Extracted records:
□ □ □ □

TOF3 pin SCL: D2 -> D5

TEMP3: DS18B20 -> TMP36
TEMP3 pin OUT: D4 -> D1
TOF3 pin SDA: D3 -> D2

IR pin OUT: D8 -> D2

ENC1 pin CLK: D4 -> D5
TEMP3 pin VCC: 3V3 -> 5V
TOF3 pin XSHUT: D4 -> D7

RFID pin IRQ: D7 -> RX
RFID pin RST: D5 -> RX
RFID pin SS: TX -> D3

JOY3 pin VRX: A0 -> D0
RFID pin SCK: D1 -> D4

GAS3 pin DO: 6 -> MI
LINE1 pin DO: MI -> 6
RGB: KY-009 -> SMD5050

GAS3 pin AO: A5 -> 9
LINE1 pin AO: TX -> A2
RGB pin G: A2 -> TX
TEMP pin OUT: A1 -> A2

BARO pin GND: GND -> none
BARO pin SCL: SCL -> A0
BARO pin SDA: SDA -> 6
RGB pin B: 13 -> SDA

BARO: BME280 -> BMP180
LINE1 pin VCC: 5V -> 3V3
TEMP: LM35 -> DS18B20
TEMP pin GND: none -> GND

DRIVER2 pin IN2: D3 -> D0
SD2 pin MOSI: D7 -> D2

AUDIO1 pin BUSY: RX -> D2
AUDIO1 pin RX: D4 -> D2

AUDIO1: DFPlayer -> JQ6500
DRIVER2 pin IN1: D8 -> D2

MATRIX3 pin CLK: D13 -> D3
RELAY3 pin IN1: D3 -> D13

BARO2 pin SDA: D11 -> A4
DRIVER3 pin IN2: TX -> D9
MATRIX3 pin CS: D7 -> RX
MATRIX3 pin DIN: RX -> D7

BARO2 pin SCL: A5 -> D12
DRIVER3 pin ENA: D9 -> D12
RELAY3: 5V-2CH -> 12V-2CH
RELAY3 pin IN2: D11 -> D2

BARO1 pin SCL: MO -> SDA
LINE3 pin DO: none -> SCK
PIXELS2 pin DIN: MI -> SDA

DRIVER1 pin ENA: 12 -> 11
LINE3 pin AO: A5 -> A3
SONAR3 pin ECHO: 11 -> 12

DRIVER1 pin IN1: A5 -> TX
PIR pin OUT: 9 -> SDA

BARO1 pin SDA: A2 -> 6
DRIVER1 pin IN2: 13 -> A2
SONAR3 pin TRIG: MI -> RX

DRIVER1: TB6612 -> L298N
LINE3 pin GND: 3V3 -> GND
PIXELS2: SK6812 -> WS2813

□ □ □ □

Work to complete: Reproduce verbatim only the segment of the listing bounded by the line containing "IR pin OUT: D8 -> D2" and the line containing "BARO pin GND: GND -> none", with both boundary lines included.

Answer:
IR pin OUT: D8 -> D2

ENC1 pin CLK: D4 -> D5
TEMP3 pin VCC: 3V3 -> 5V
TOF3 pin XSHUT: D4 -> D7

RFID pin IRQ: D7 -> RX
RFID pin RST: D5 -> RX
RFID pin SS: TX -> D3

JOY3 pin VRX: A0 -> D0
RFID pin SCK: D1 -> D4

GAS3 pin DO: 6 -> MI
LINE1 pin DO: MI -> 6
RGB: KY-009 -> SMD5050

GAS3 pin AO: A5 -> 9
LINE1 pin AO: TX -> A2
RGB pin G: A2 -> TX
TEMP pin OUT: A1 -> A2

BARO pin GND: GND -> none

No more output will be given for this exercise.